Copy out the line bearing "camera: 25 degrees left, 15 degrees down" and all the lines after it, to the very end of the material below, exactly as written.

------

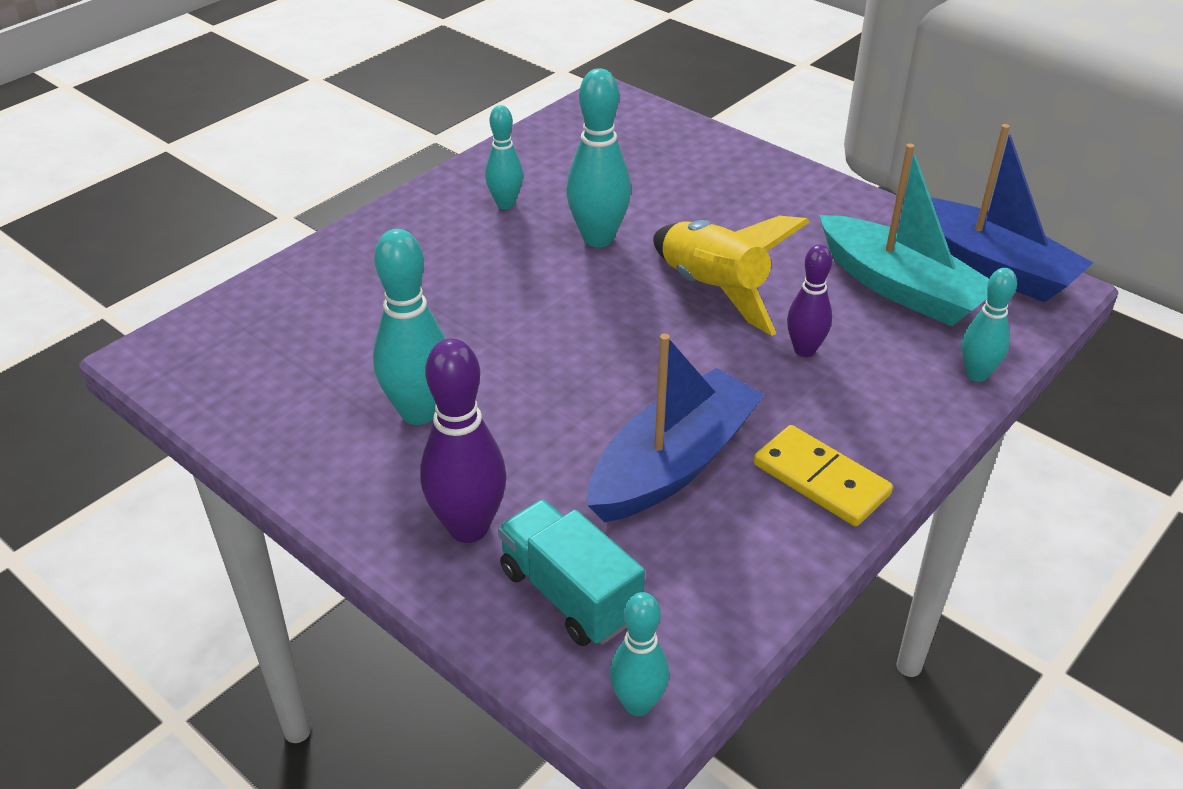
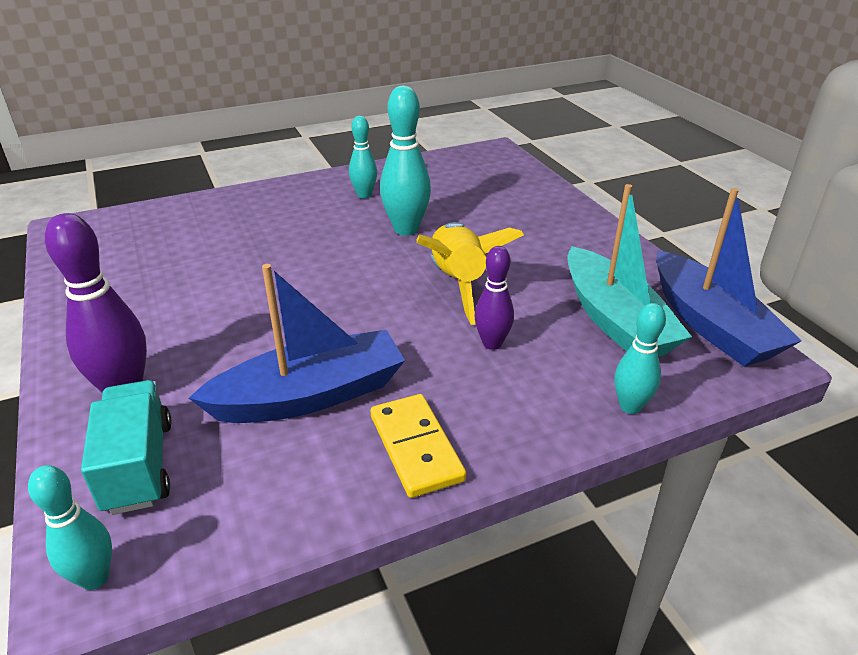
camera: 25 degrees right, 5 degrees down
(419, 412) = (176, 304): turquoise bowling pin -> none

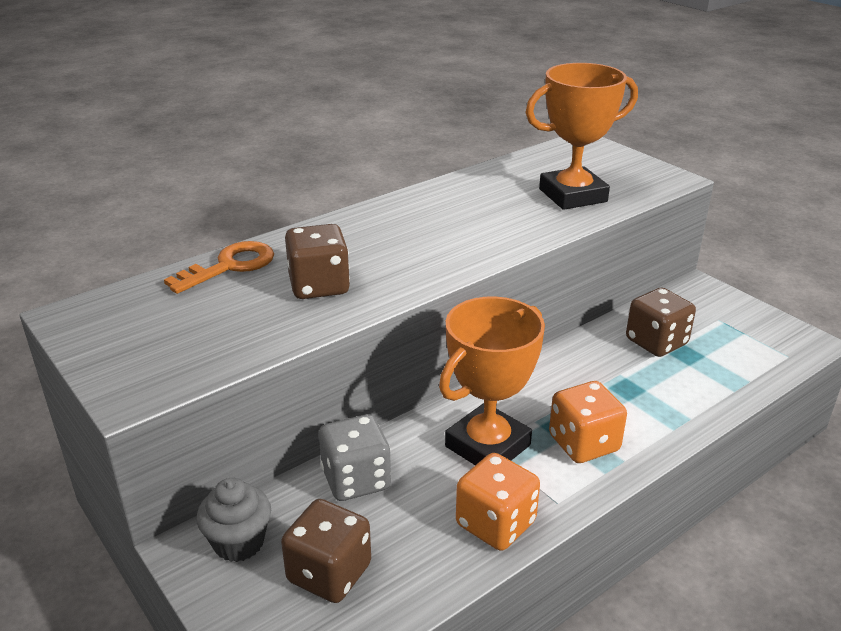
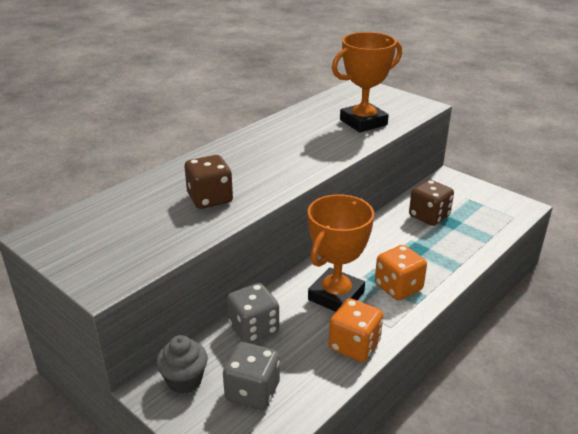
camera: 10 degrees left, 0 degrees up
(230, 266) = (142, 191): orange key -> none
(329, 573) = (252, 392): brown dice -> grey dice

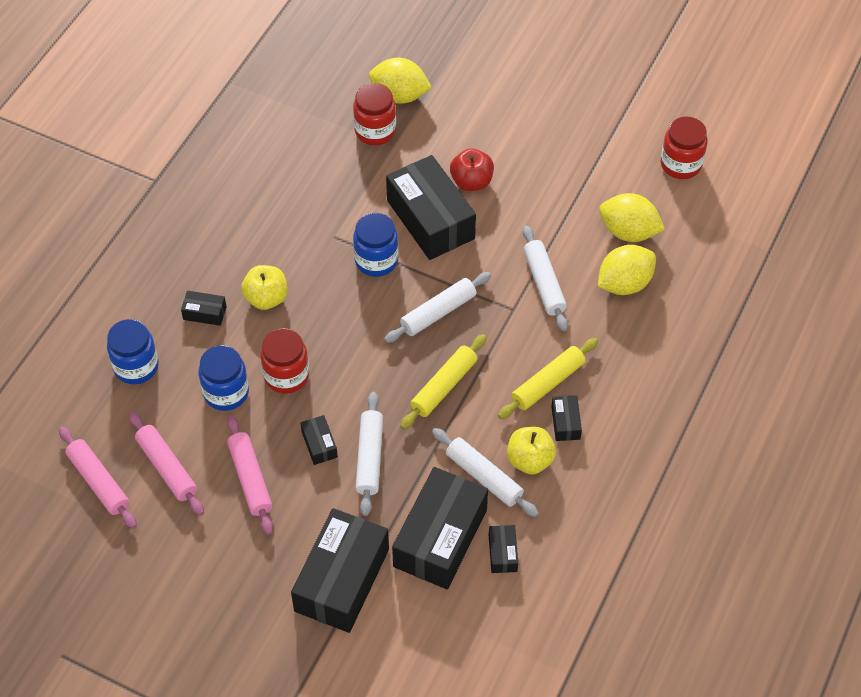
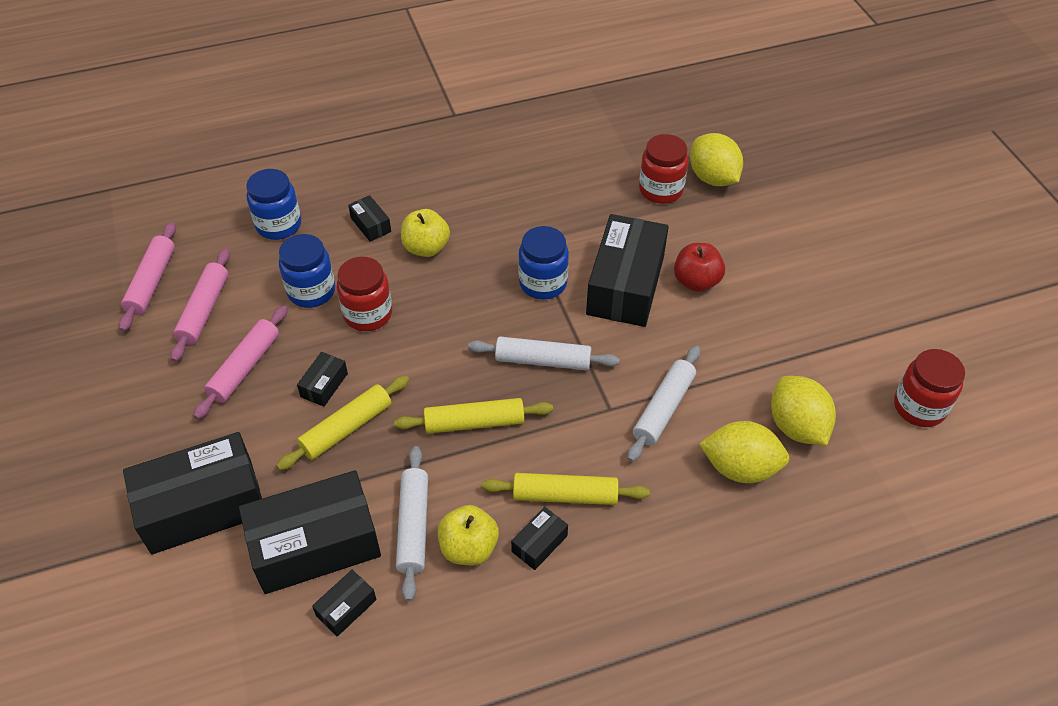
camera: 45 degrees right, 5 degrees down
(369, 458) = (346, 428): white rolling pin -> yellow rolling pin

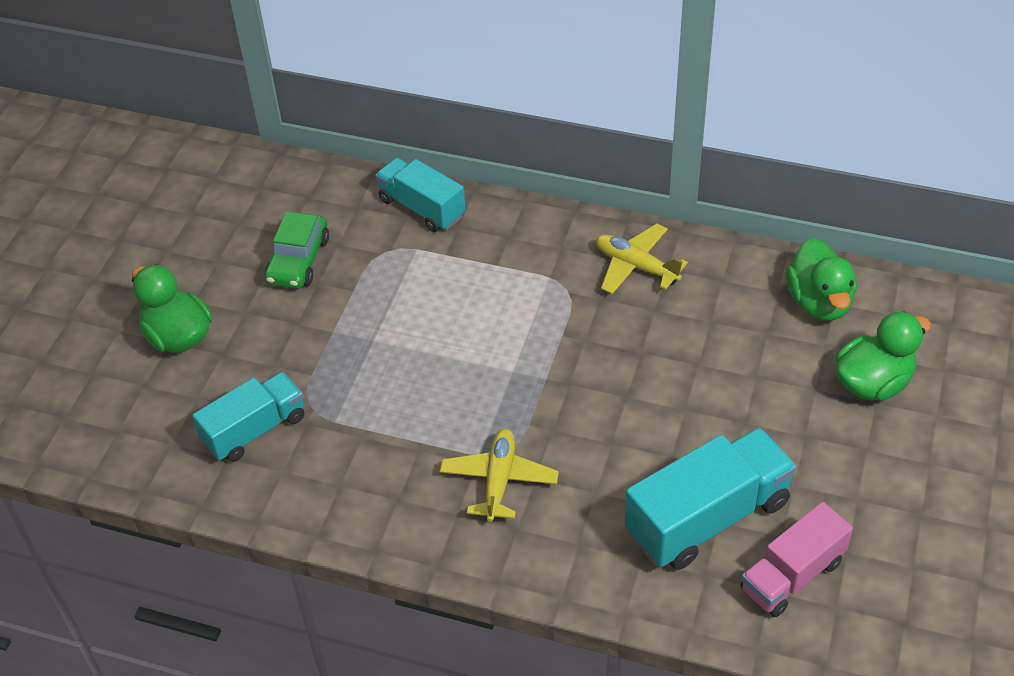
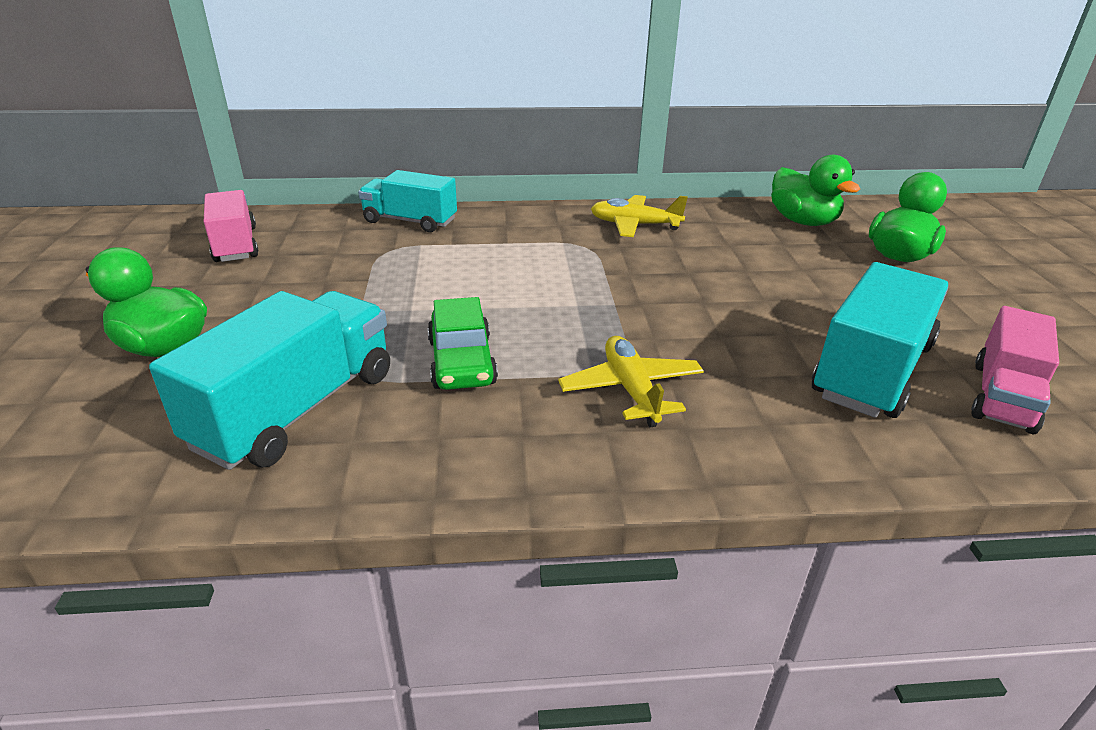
camera: 25 degrees left, 15 degrees down
(255, 430) = (297, 409): turquoise truck -> turquoise truck, size x1.52
(258, 210) = (236, 245): none -> pink truck
(298, 260) = (296, 269): green car -> green car (462, 362)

------

* Answer for the task *
camera: 25 degrees left, 15 degrees down
(255, 430) = (297, 409): turquoise truck -> turquoise truck, size x1.52
(258, 210) = (236, 245): none -> pink truck
(298, 260) = (296, 269): green car -> green car (462, 362)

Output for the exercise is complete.